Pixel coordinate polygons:
============================================================

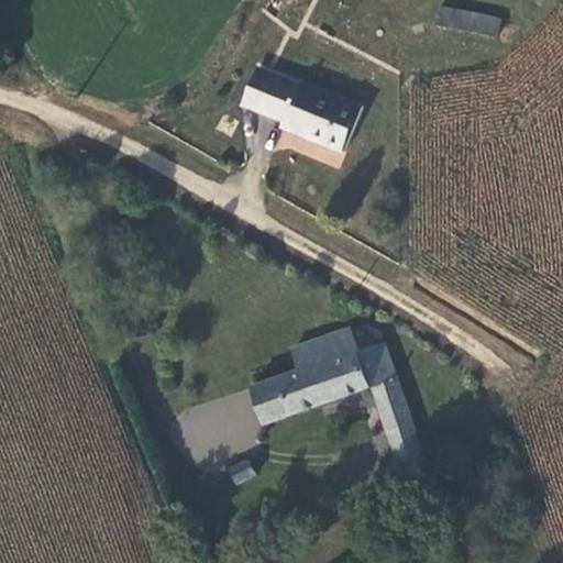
[(497,37),(501,19),(440,4),(435,23),(497,37)]
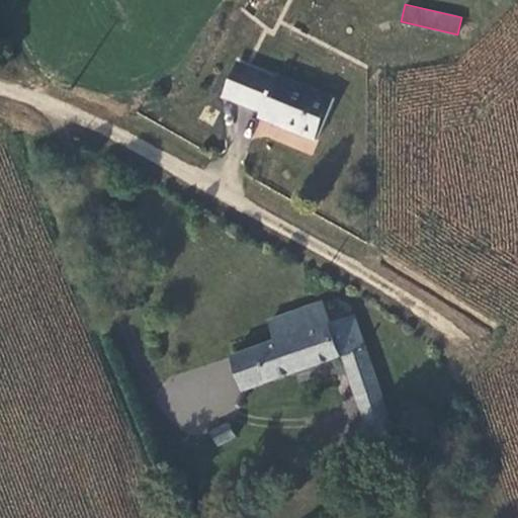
[(258,115),(317,139),(332,99),(273,76),(271,79),(237,65),(225,97),(259,111),(258,115)]
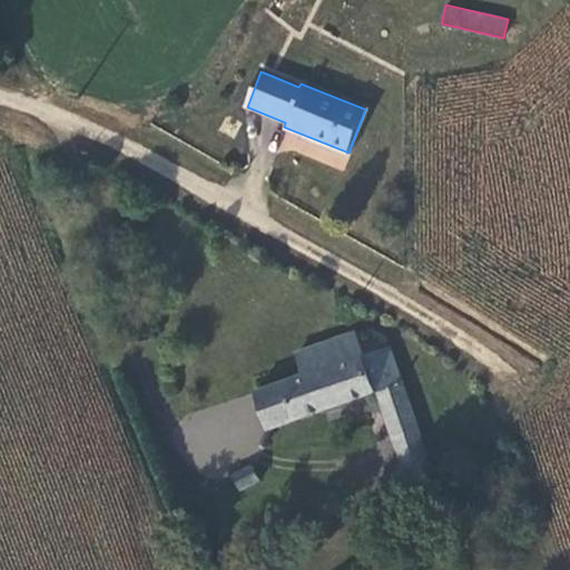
[(402,464),(429,454),(390,344),(362,353),(354,330),(295,353),(302,373),(249,393),(265,435),(376,395),(399,465),(402,464)]
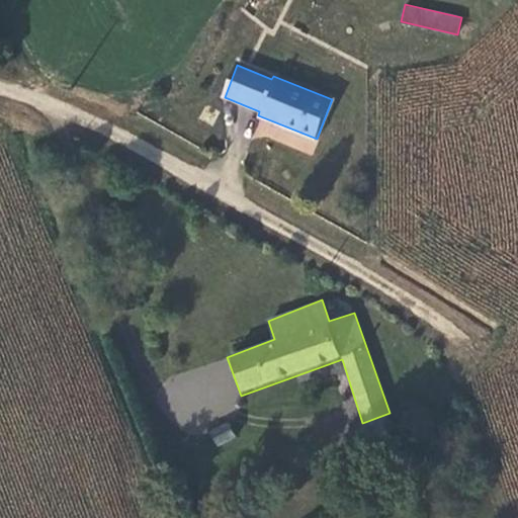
[(371,440),(396,432),(390,413),(365,422),(371,440)]
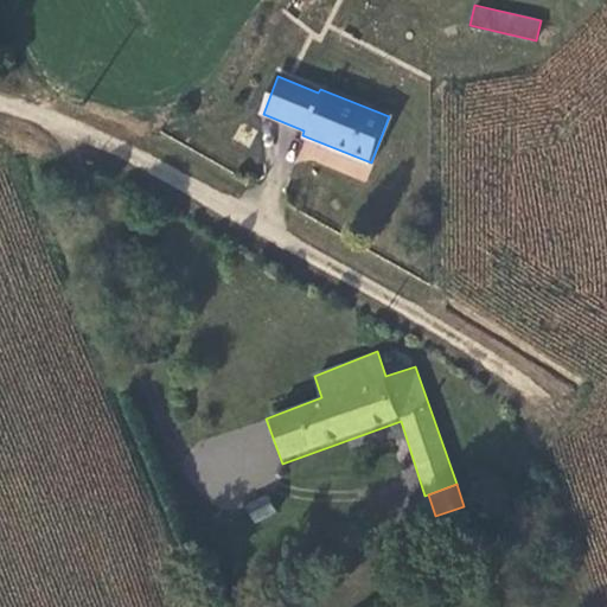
[(270,498),(247,510),(257,529),(280,518),(270,498)]
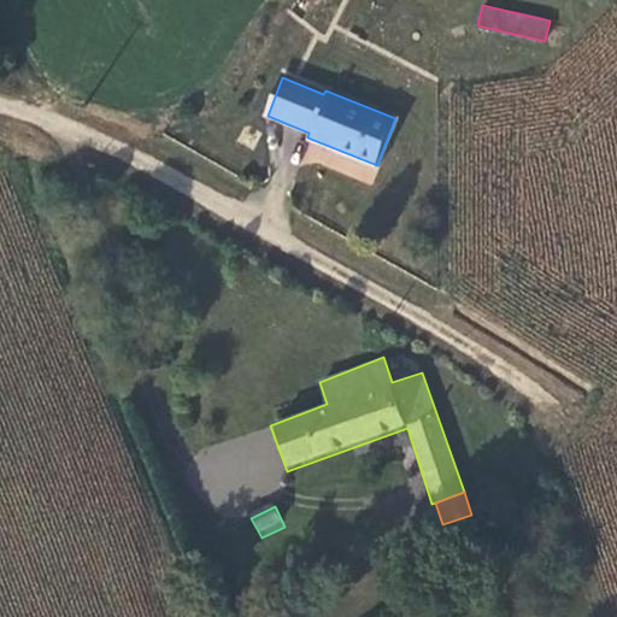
All buildings are outlined.
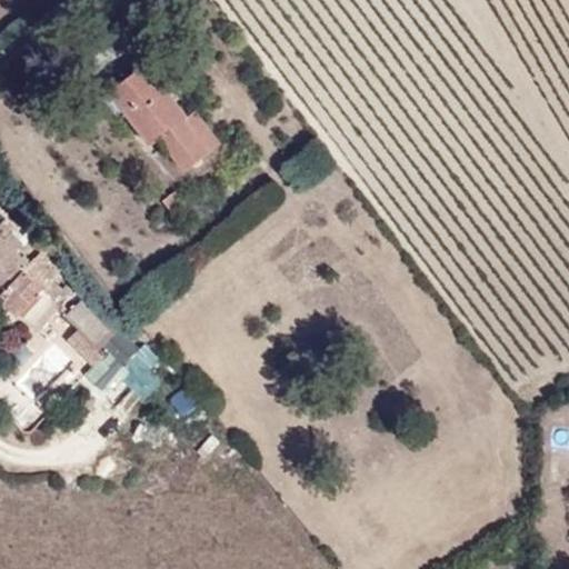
[(185,120),(142,66),(102,96),(146,152),(150,149),(175,180),(219,147),(193,113),(185,120)]
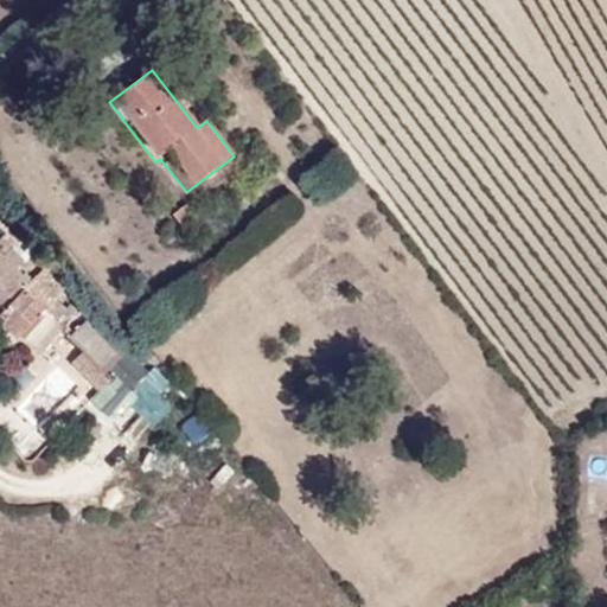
[(196,219),(181,203),(170,213),(184,230),(196,219)]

============================================================

* _Exercise_: Once the pictures are removed, set down what remains of the entries above exactly.

* _Result of the task_:
[(497,37),(501,19),(440,4),(435,23),(497,37)]
[(258,115),(317,139),(332,99),(273,76),(271,79),(237,65),(225,97),(259,111),(258,115)]
[(402,464),(429,454),(390,344),(362,353),(354,330),(295,353),(302,373),(249,393),(265,435),(376,395),(399,465),(402,464)]
[(371,440),(396,432),(390,413),(365,422),(371,440)]
[(270,498),(247,510),(257,529),(280,518),(270,498)]
All buildings are outlined.
[(185,120),(142,66),(102,96),(146,152),(150,149),(175,180),(219,147),(193,113),(185,120)]
[(196,219),(181,203),(170,213),(184,230),(196,219)]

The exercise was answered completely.